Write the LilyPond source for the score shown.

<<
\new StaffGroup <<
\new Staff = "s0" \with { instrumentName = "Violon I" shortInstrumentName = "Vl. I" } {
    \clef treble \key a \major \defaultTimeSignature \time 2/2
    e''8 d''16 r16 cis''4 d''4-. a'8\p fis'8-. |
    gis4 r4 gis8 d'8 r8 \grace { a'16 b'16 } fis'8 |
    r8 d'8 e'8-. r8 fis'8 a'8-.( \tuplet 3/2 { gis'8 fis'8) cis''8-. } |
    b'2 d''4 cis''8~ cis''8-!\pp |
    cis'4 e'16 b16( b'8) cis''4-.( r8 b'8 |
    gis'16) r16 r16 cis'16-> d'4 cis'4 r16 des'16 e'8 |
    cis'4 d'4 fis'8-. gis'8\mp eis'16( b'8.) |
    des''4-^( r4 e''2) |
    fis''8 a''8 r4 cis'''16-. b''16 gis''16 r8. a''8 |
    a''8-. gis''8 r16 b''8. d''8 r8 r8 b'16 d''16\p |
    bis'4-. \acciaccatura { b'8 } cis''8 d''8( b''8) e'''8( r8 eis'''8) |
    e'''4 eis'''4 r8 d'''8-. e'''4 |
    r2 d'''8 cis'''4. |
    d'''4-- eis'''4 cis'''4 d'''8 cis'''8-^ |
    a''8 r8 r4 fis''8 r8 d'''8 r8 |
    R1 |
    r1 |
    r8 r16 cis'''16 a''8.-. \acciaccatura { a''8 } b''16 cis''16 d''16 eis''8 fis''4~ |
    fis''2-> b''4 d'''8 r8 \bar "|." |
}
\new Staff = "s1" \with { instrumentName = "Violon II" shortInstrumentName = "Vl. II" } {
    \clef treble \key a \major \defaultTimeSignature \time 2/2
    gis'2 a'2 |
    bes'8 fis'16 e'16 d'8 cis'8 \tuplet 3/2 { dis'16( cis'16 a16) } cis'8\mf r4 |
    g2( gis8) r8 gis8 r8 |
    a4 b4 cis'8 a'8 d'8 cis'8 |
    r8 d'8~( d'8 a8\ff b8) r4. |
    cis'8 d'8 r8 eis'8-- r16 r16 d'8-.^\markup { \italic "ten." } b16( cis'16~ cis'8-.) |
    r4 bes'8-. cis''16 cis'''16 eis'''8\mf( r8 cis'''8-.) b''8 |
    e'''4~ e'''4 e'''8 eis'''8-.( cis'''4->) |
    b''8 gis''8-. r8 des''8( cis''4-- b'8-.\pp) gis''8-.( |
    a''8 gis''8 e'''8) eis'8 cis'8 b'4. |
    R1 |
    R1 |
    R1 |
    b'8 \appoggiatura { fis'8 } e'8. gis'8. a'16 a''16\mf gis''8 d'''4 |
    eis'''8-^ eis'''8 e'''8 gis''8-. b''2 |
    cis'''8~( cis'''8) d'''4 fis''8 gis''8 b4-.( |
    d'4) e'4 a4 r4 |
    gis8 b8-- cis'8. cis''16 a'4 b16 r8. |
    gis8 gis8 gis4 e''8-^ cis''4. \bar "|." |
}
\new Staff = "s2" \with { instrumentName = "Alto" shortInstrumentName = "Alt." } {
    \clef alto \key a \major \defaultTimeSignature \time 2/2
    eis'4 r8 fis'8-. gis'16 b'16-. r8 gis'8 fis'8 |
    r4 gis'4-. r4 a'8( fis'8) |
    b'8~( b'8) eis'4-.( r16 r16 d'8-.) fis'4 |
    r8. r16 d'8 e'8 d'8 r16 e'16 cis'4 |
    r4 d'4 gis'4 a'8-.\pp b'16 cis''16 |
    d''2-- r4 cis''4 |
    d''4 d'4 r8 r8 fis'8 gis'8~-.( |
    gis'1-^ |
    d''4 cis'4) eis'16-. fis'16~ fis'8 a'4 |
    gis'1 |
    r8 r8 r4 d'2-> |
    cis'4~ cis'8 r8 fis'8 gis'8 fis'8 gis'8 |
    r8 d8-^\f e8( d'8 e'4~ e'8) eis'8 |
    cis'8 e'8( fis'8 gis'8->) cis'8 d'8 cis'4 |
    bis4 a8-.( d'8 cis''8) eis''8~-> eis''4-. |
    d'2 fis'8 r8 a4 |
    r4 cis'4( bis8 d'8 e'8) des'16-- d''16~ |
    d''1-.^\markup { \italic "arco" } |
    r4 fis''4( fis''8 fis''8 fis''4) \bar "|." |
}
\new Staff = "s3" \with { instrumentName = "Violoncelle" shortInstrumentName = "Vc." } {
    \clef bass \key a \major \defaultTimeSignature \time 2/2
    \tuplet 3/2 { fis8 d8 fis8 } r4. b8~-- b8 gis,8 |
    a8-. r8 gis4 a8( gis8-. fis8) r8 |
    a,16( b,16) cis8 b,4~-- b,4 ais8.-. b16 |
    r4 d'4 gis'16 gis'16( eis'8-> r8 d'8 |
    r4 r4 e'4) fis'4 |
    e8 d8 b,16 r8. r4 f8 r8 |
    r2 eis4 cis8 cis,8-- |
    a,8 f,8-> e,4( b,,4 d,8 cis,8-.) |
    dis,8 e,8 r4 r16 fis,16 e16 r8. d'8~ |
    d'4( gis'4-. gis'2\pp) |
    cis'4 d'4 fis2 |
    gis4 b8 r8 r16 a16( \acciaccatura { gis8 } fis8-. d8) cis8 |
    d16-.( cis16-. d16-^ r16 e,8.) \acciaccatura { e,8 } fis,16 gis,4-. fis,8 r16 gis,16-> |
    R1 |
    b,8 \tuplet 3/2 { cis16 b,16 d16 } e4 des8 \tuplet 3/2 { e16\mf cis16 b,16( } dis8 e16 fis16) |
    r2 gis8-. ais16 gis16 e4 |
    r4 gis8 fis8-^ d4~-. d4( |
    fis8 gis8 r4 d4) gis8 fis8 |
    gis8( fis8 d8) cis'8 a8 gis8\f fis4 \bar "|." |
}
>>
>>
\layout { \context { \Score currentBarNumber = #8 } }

------------------------

#### [WORK REQUIRED]
Gather and copy out each line of the records above that contains the string "markup".

#### [THE RESULT]
    cis'8 d'8 r8 eis'8-- r16 r16 d'8-.^\markup { \italic "ten." } b16( cis'16~ cis'8-.) |
    d''1-.^\markup { \italic "arco" } |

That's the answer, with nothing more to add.